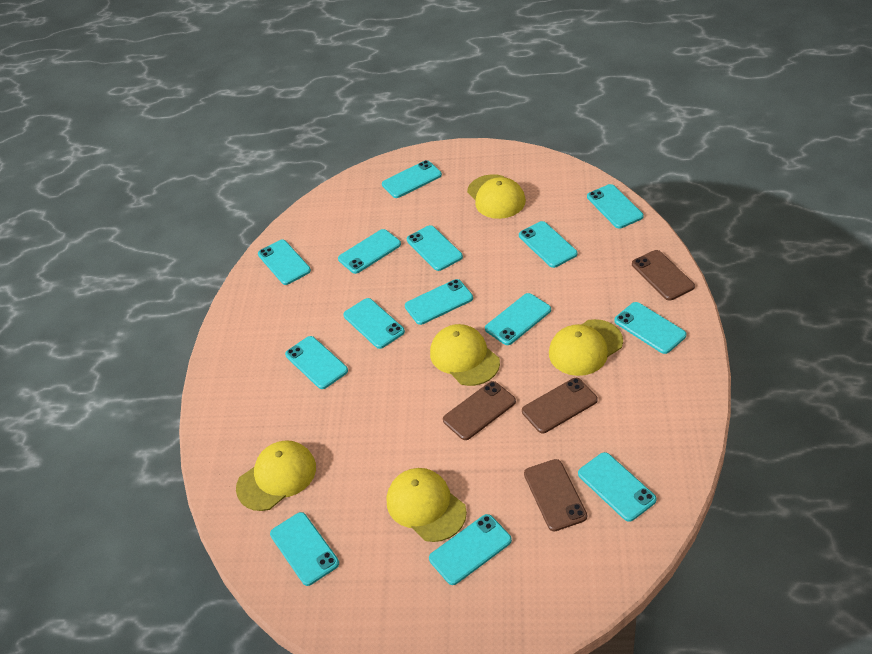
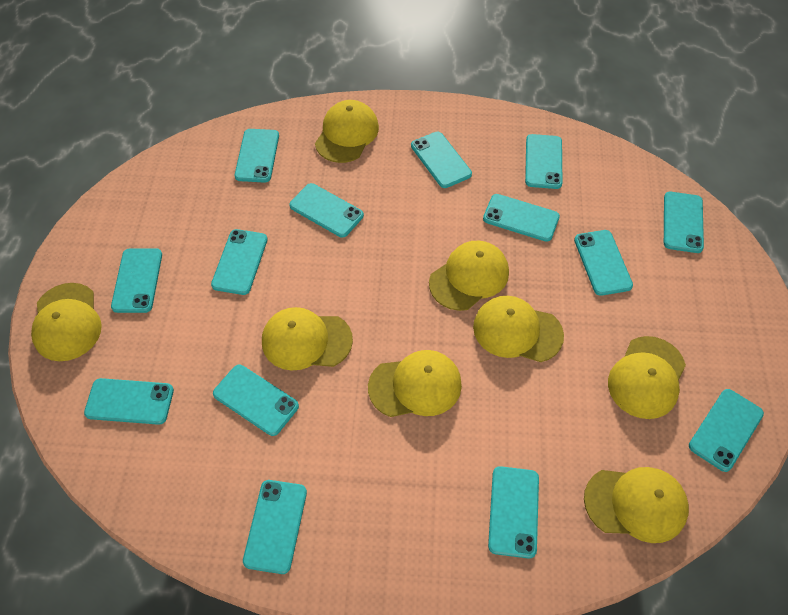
brown phone: 4 -> 0
yellow cap: 5 -> 8

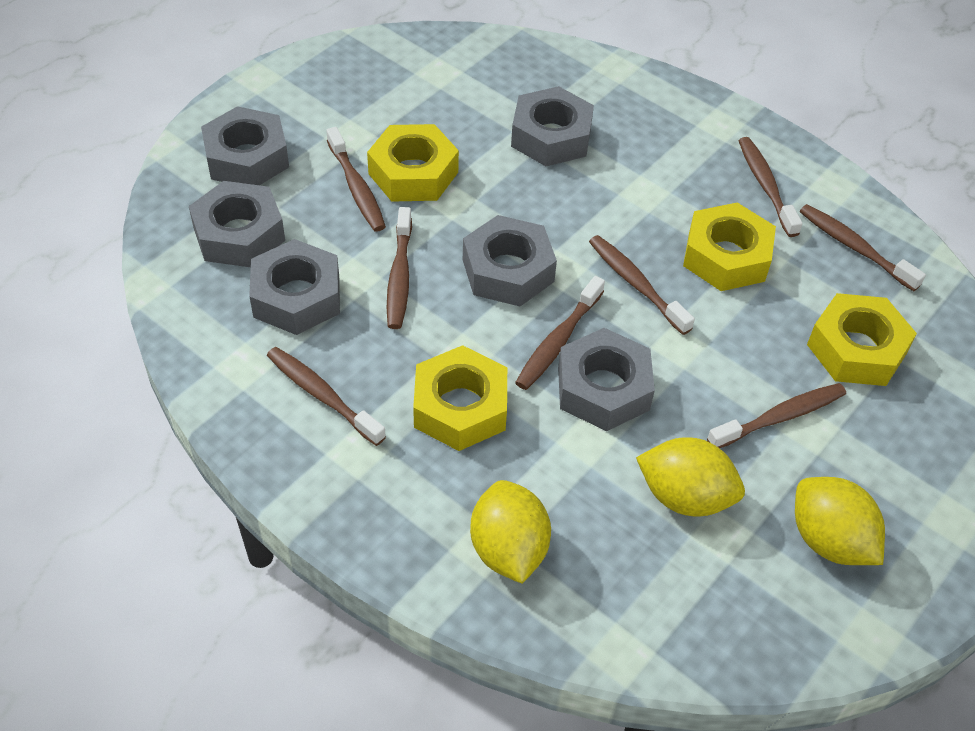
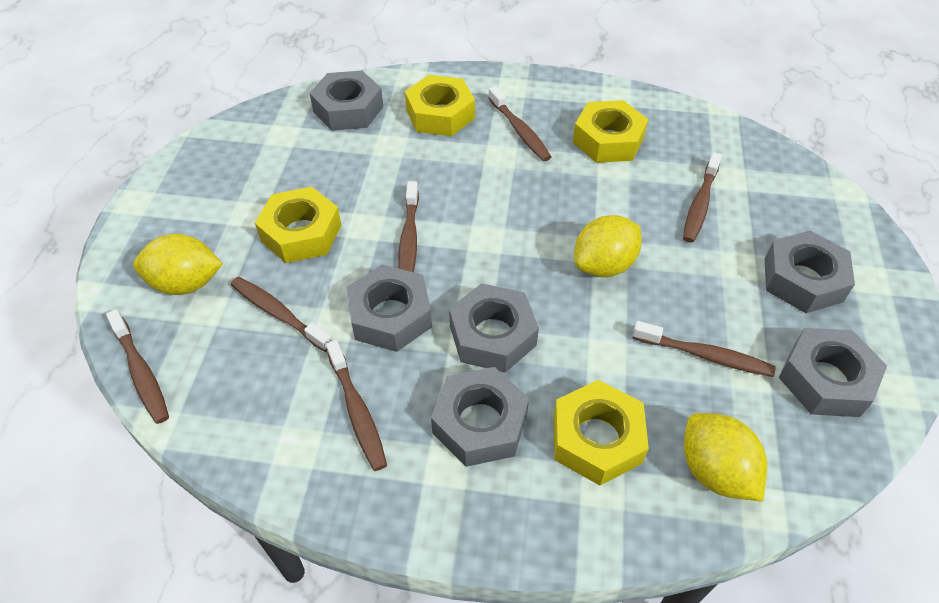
brown toothbrush: 8 -> 7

- - -

§ Required action
The whole listing above, line by line, needs to be copied exactly, except for any images.

§ Response to the exercise
brown phone: 4 -> 0
yellow cap: 5 -> 8

brown toothbrush: 8 -> 7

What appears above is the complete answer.